> _What to do_
Show all lines of the listing that hold the word "diode".

> _Stored data_
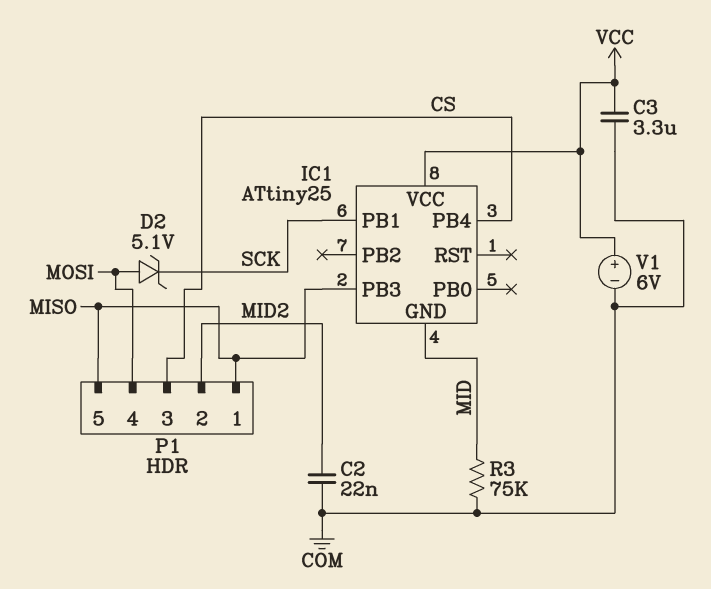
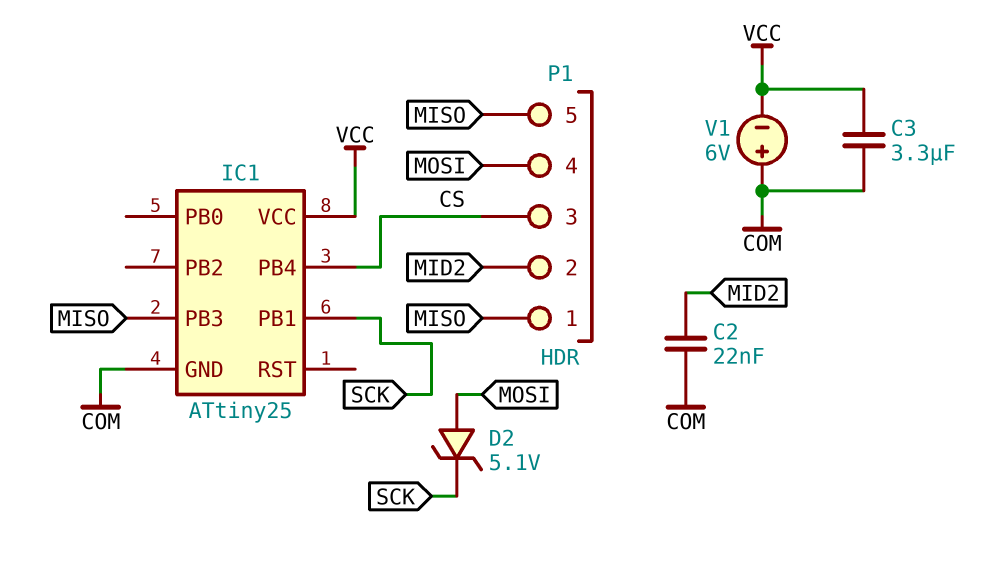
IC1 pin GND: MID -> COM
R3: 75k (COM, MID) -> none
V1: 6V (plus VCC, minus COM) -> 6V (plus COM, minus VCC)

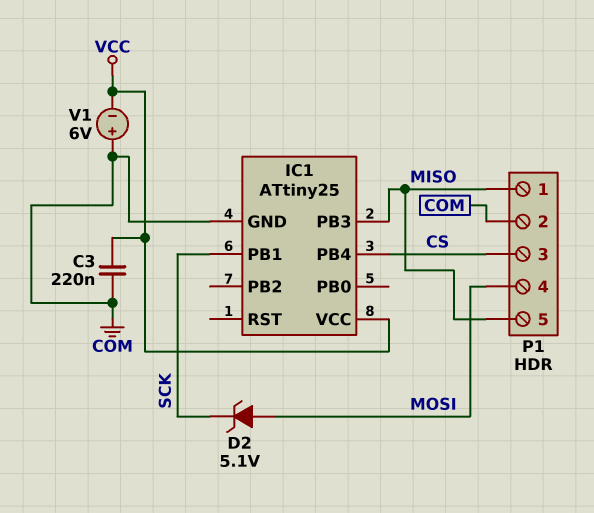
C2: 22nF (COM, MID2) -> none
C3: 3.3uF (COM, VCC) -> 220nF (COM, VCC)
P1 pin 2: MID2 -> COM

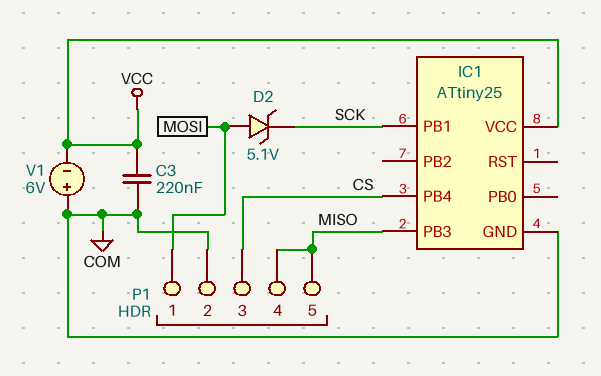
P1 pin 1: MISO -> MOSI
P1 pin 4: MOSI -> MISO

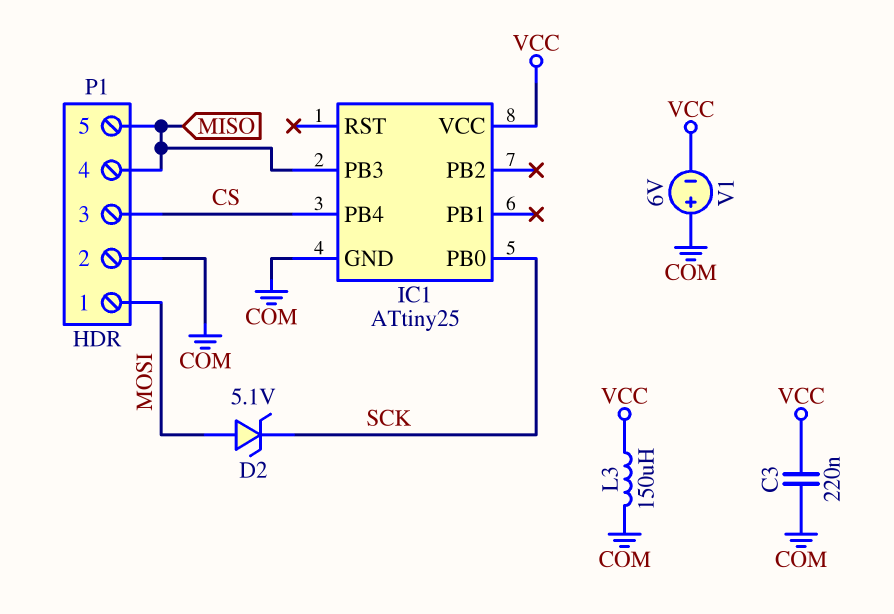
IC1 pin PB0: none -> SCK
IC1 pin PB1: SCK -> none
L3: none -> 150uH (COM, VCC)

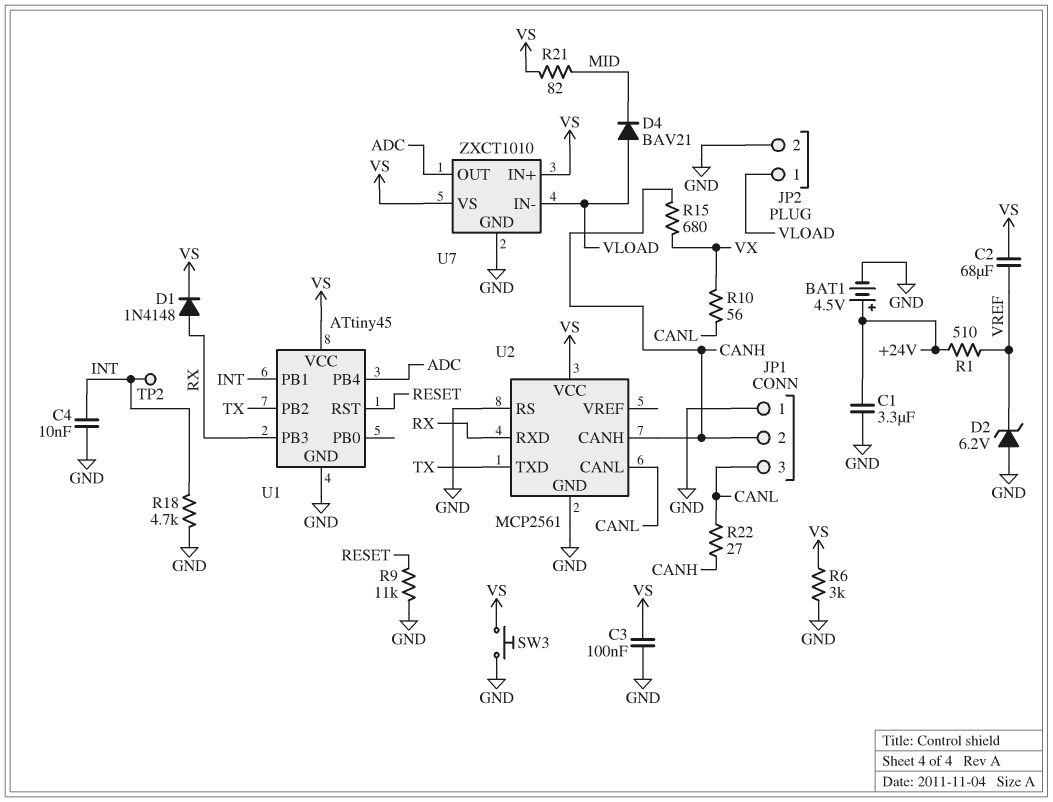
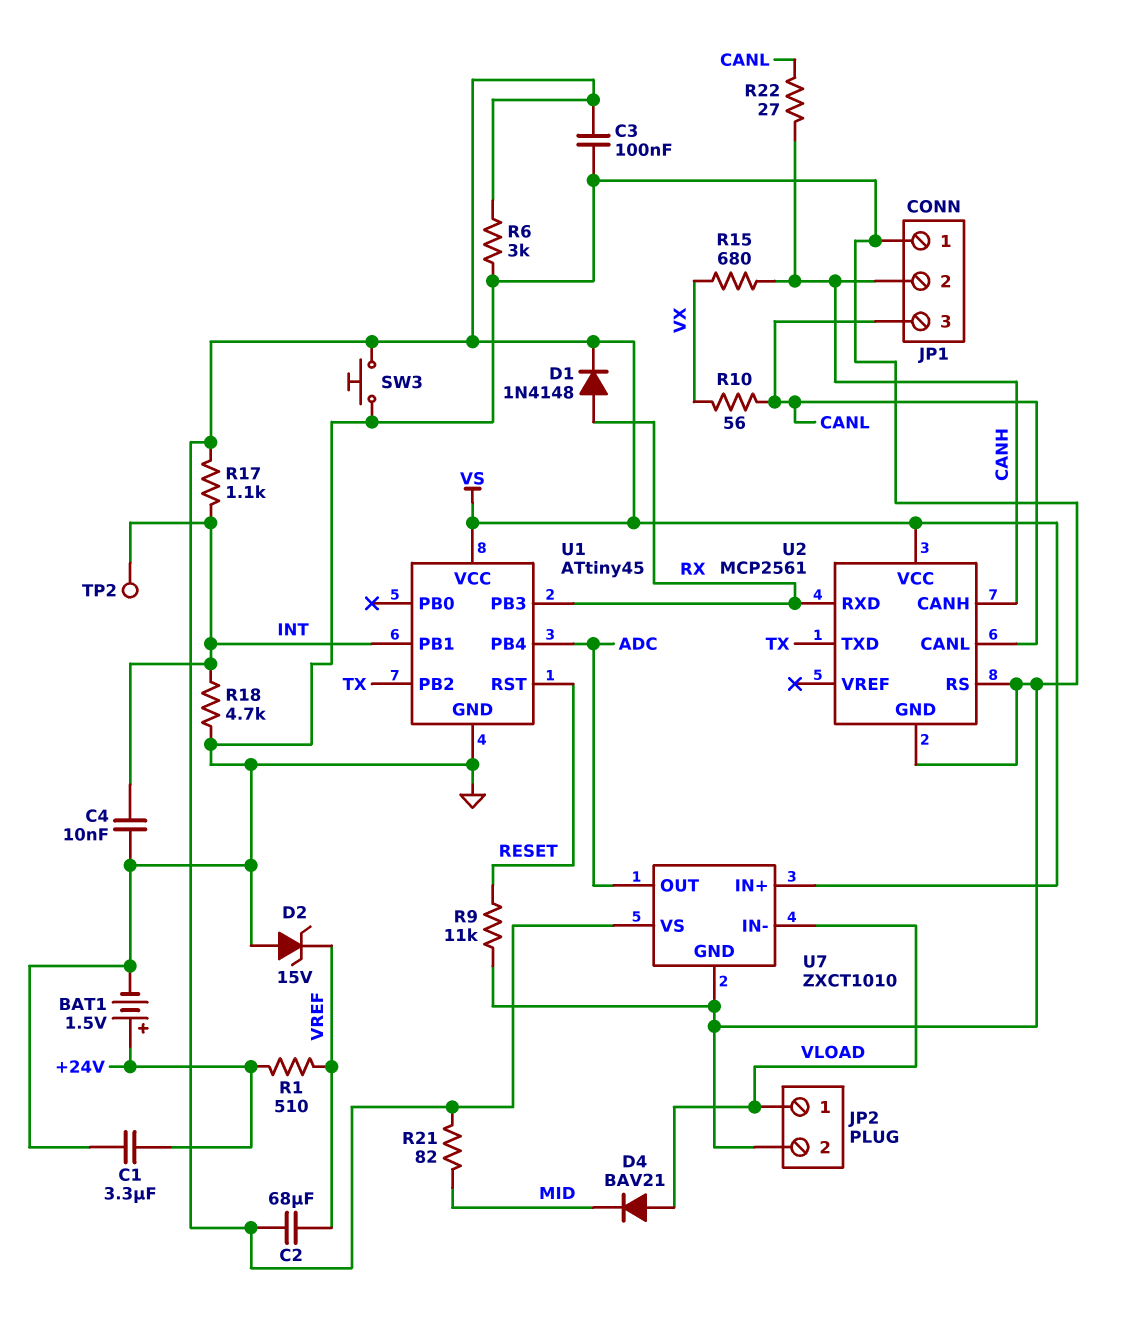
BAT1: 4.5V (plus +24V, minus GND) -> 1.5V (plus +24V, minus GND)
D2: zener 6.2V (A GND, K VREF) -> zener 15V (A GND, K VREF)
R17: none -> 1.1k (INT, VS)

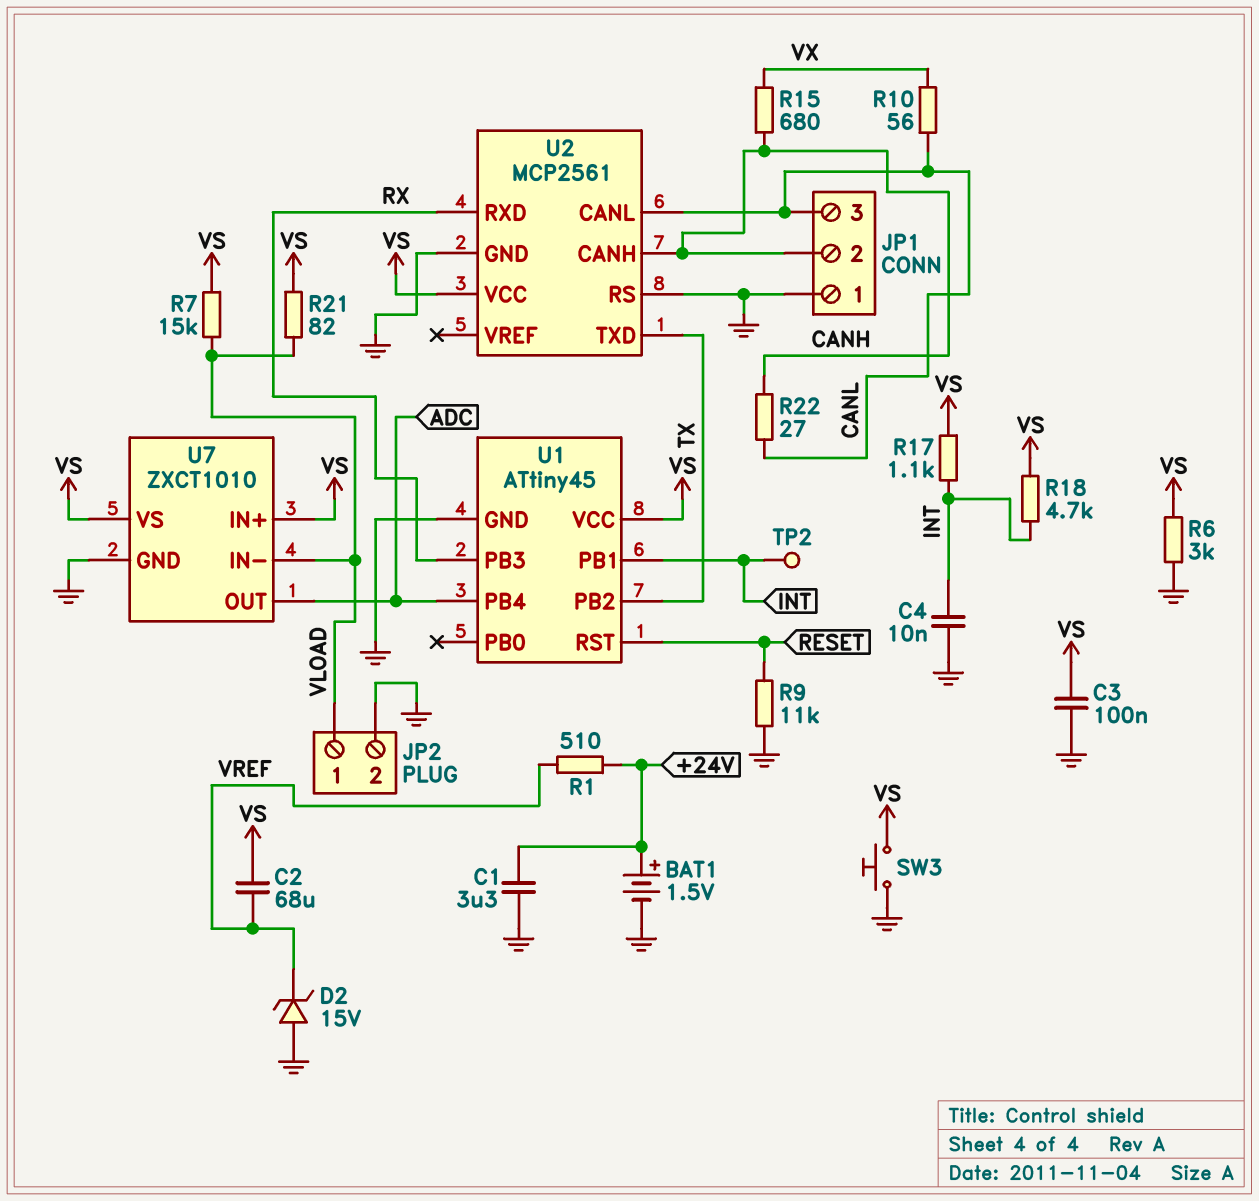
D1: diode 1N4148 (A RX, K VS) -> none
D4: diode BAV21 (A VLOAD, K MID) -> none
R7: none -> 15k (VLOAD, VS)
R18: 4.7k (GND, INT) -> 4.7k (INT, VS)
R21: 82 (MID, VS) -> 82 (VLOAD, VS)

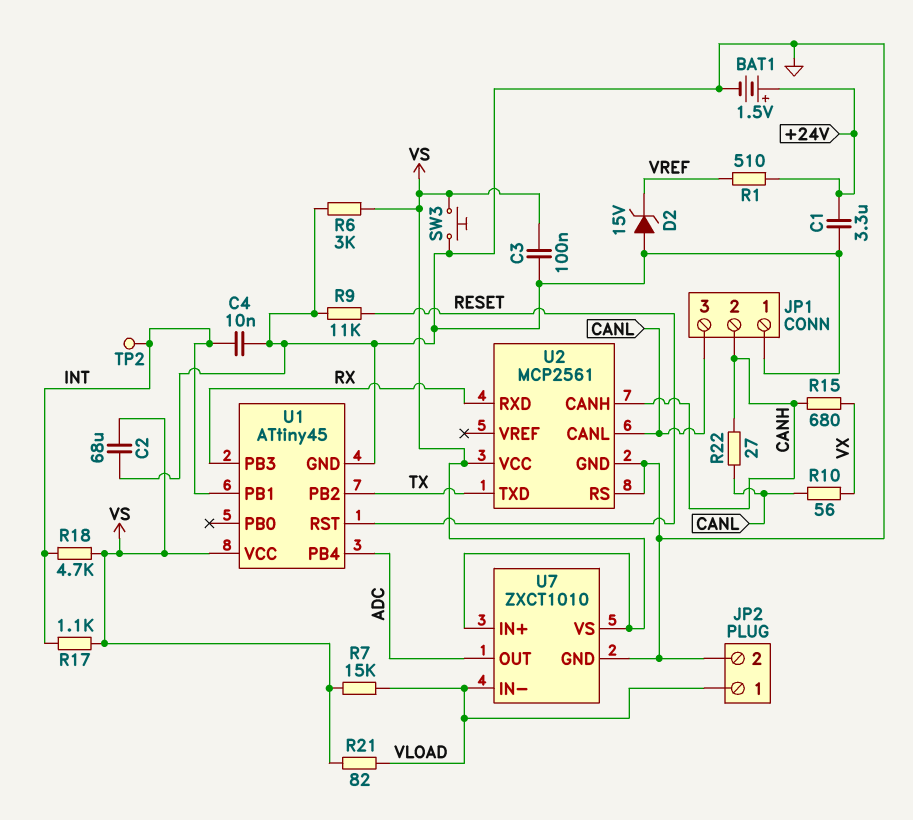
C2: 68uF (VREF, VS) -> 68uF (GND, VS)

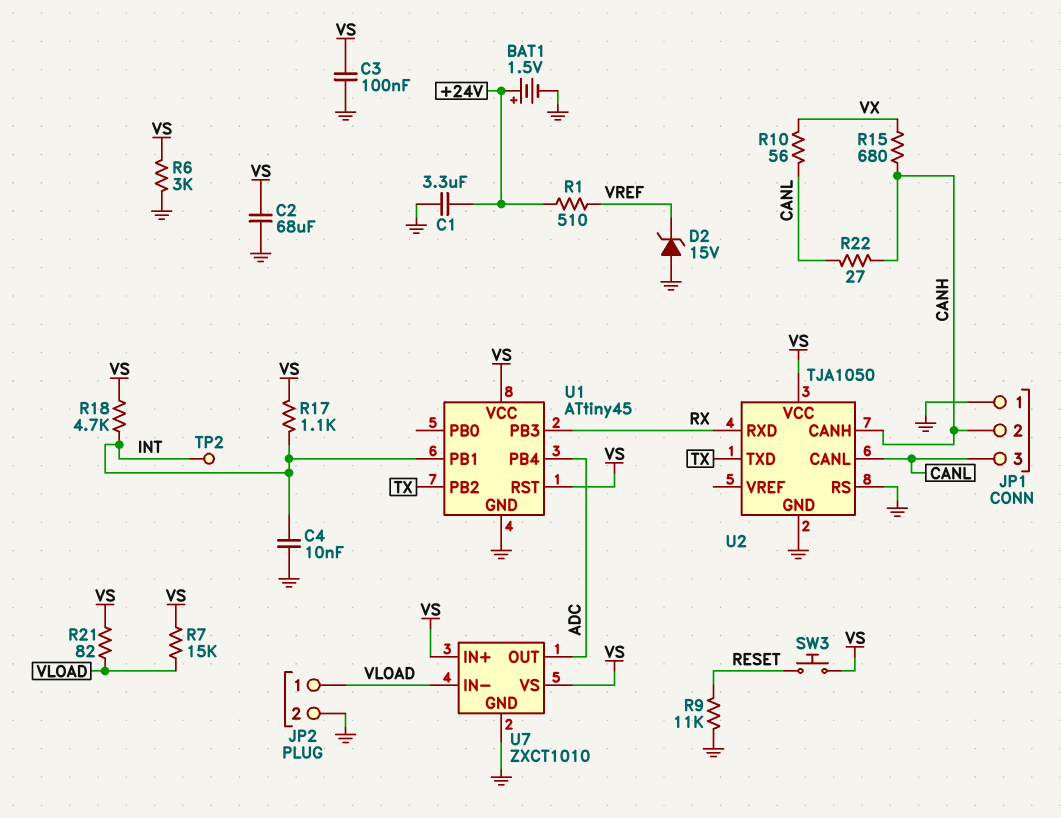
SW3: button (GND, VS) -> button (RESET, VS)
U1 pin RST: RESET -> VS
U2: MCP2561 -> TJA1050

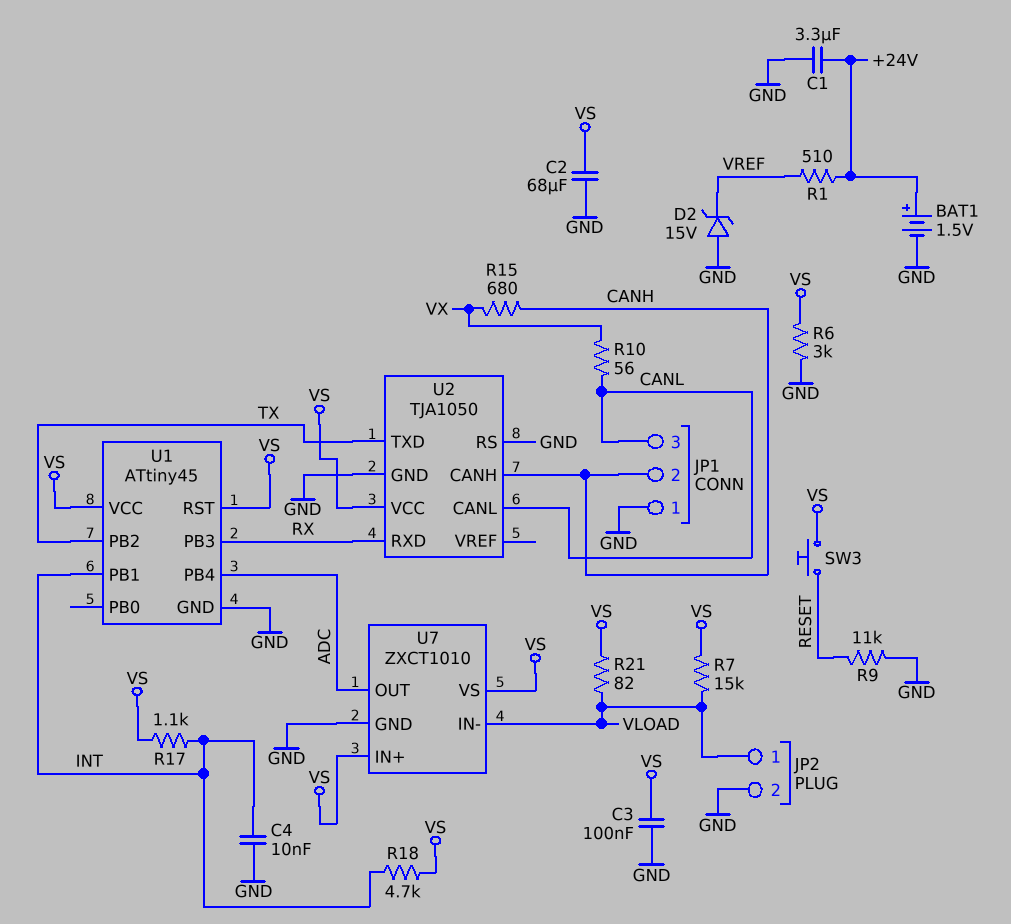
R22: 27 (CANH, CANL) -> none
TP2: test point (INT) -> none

> _Exercise result_
D1: diode 1N4148 (A RX, K VS) -> none
D4: diode BAV21 (A VLOAD, K MID) -> none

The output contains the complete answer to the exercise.